**** Supplied material

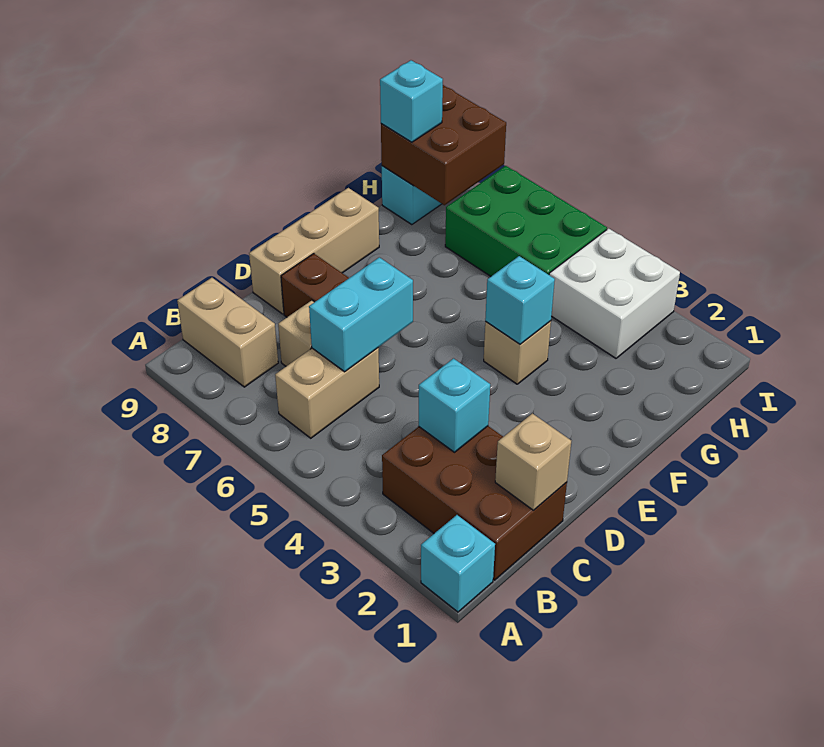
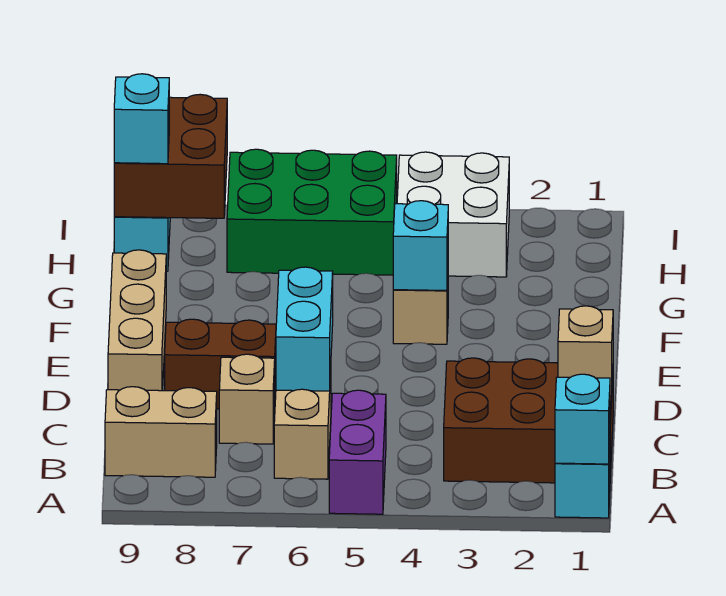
none -> purple brick A5:B5 level 1
cyan brick C3 level 2 -> cyan brick A1 level 2

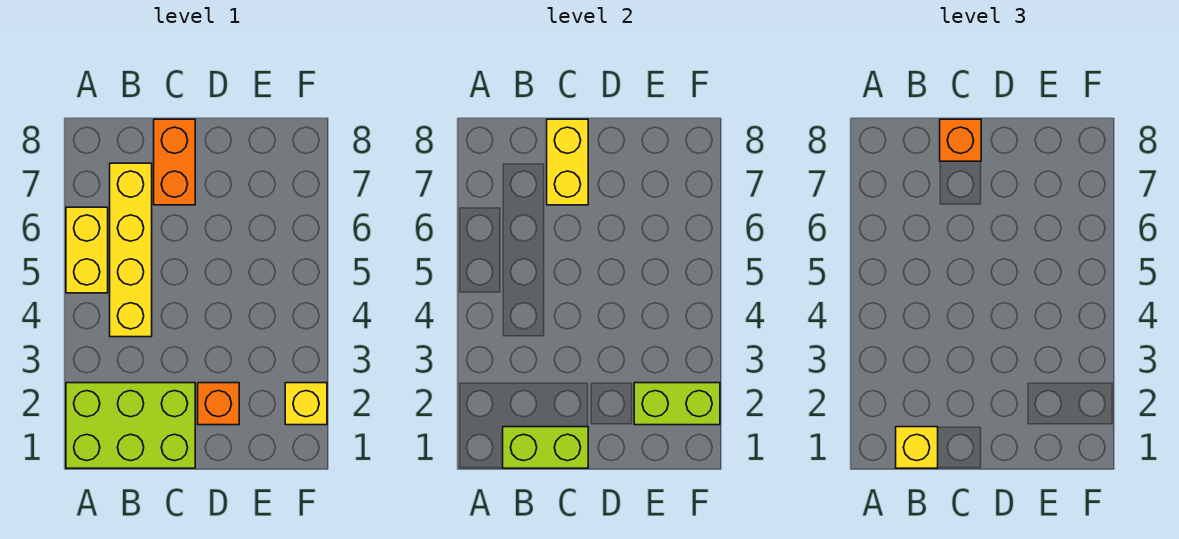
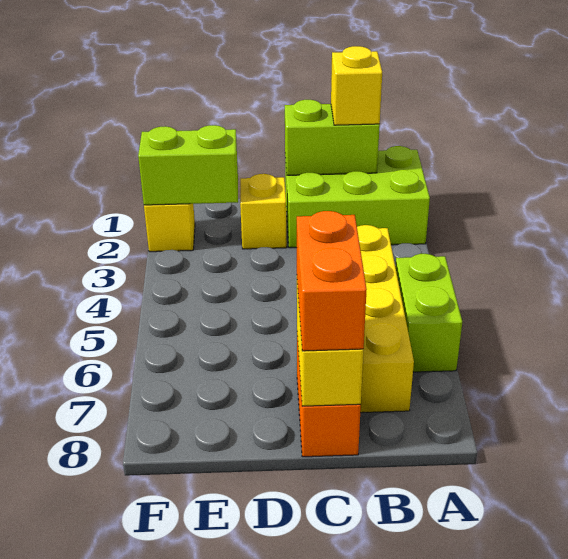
yellow brick A5:A6 level 1 -> lime brick A5:A6 level 1
orange brick C8 level 3 -> orange brick C7:C8 level 3
orange brick D2 level 1 -> yellow brick D2 level 1

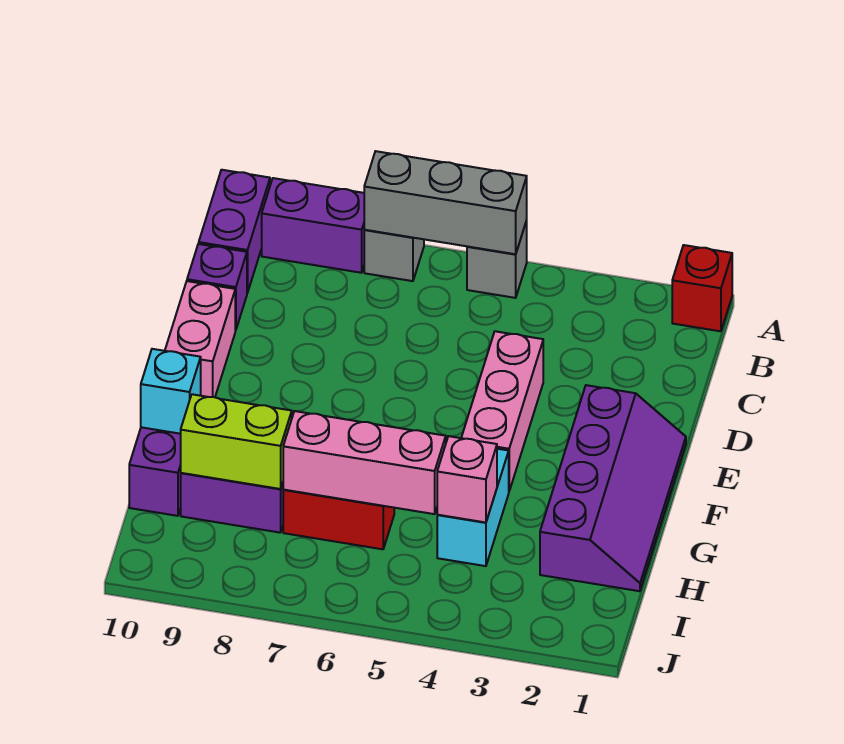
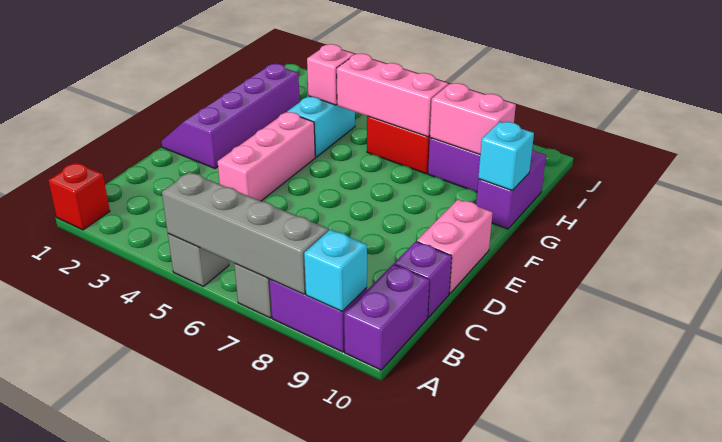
grey brick A5:A7 level 2 -> grey brick A5:A8 level 2
none -> cyan brick A9 level 2
lime brick H8:H9 level 2 -> pink brick H8:H9 level 2

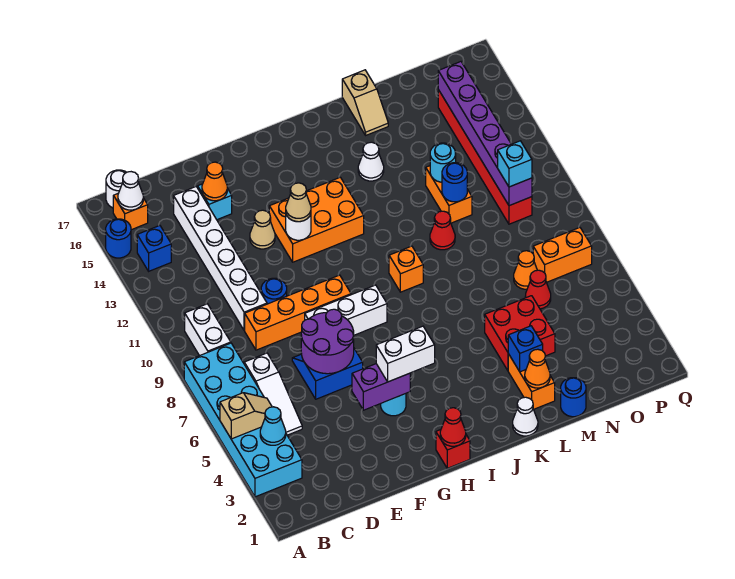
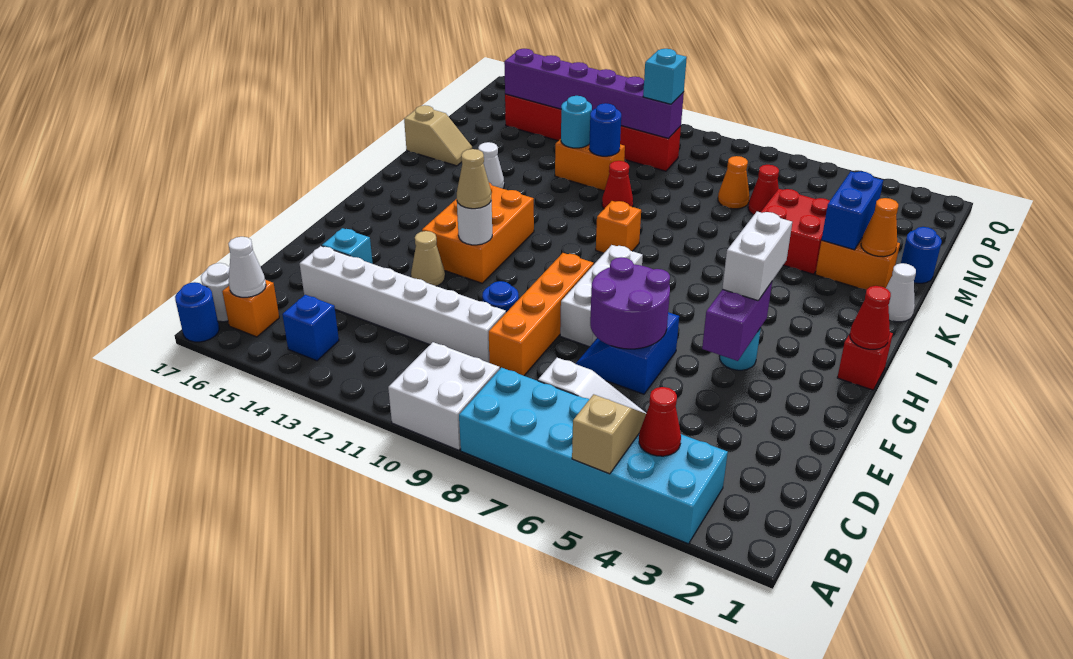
blue round brick A15 level 1 -> blue round brick A17 level 1
cyan cone B4 level 2 -> red cone B4 level 2
white brick B9:B10 level 1 -> white brick A9:B10 level 1
orange cone E15 level 2 -> none
blue brick L3 level 2 -> blue brick L3:M3 level 2
orange brick O7:P7 level 1 -> none

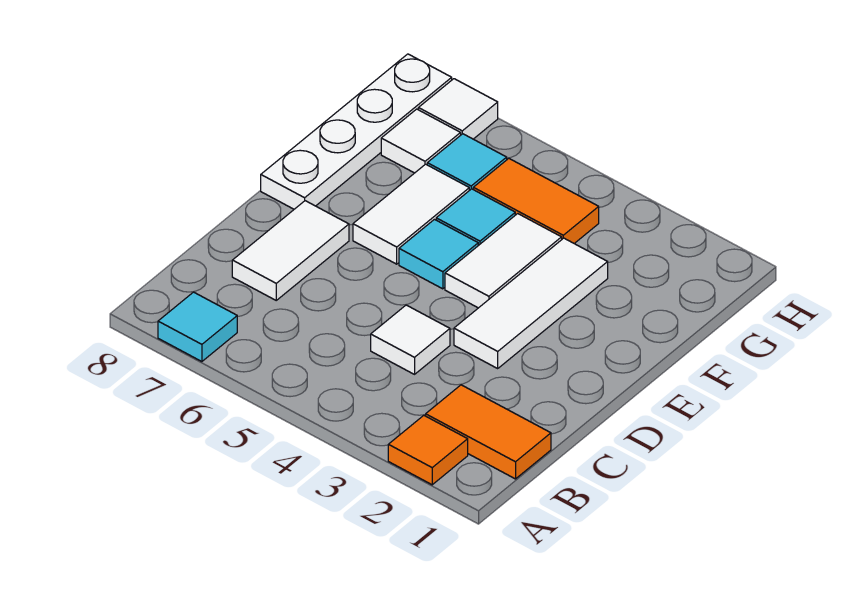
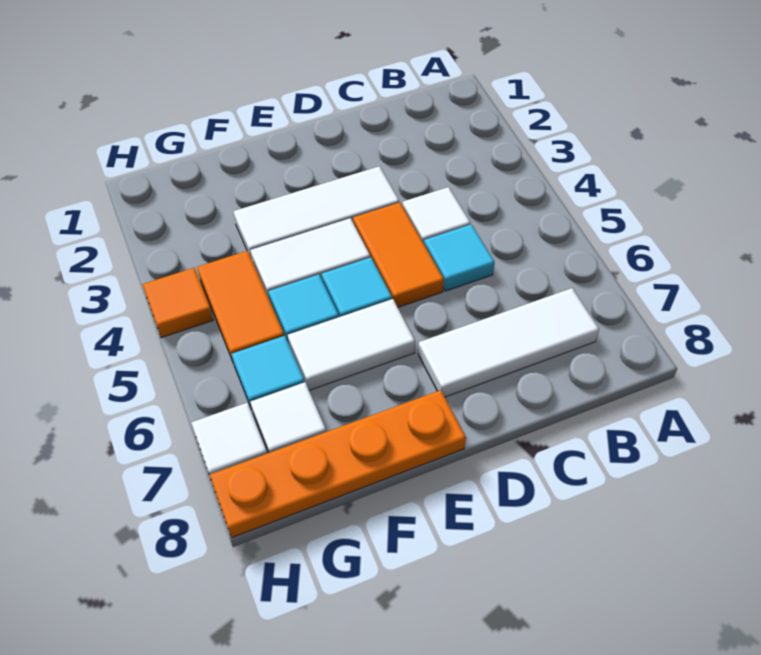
orange tile A2 level 1 -> orange tile H4 level 1
cyan tile A7 level 1 -> cyan tile C5 level 1
orange tile B1:B2 level 1 -> orange tile D4:D5 level 1
white tile C7:D7 level 1 -> white tile B7:D7 level 1
white plate E8:H8 level 1 -> orange plate E8:H8 level 1

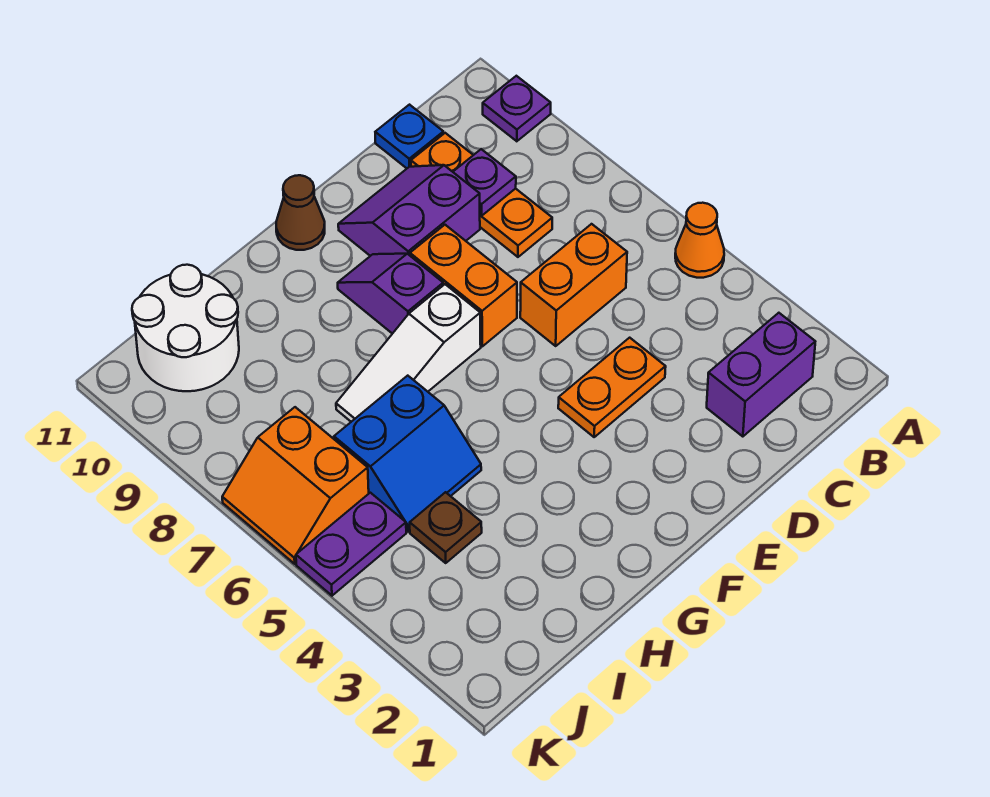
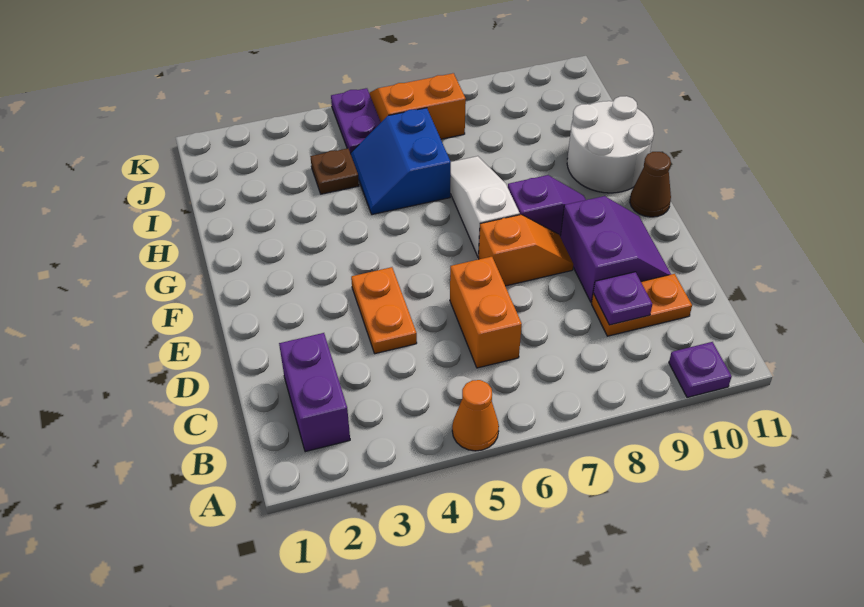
orange plate C8:C10 level 1 -> orange plate C9:C10 level 1
blue plate C11 level 1 -> none
orange brick E7:E8 level 1 -> orange slope E7:E8 level 1 top 7
white round brick I10:J11 level 1 -> white round brick G10:H11 level 1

********

[Exercise requirements]
Lines from the one with "cyan tile A7 level 1 -> cyan tile C5 level 1" through the final line of the records are the whole answer; print them exactly, minus any pictures.

[Answer to this exercise]
cyan tile A7 level 1 -> cyan tile C5 level 1
orange tile B1:B2 level 1 -> orange tile D4:D5 level 1
white tile C7:D7 level 1 -> white tile B7:D7 level 1
white plate E8:H8 level 1 -> orange plate E8:H8 level 1

orange plate C8:C10 level 1 -> orange plate C9:C10 level 1
blue plate C11 level 1 -> none
orange brick E7:E8 level 1 -> orange slope E7:E8 level 1 top 7
white round brick I10:J11 level 1 -> white round brick G10:H11 level 1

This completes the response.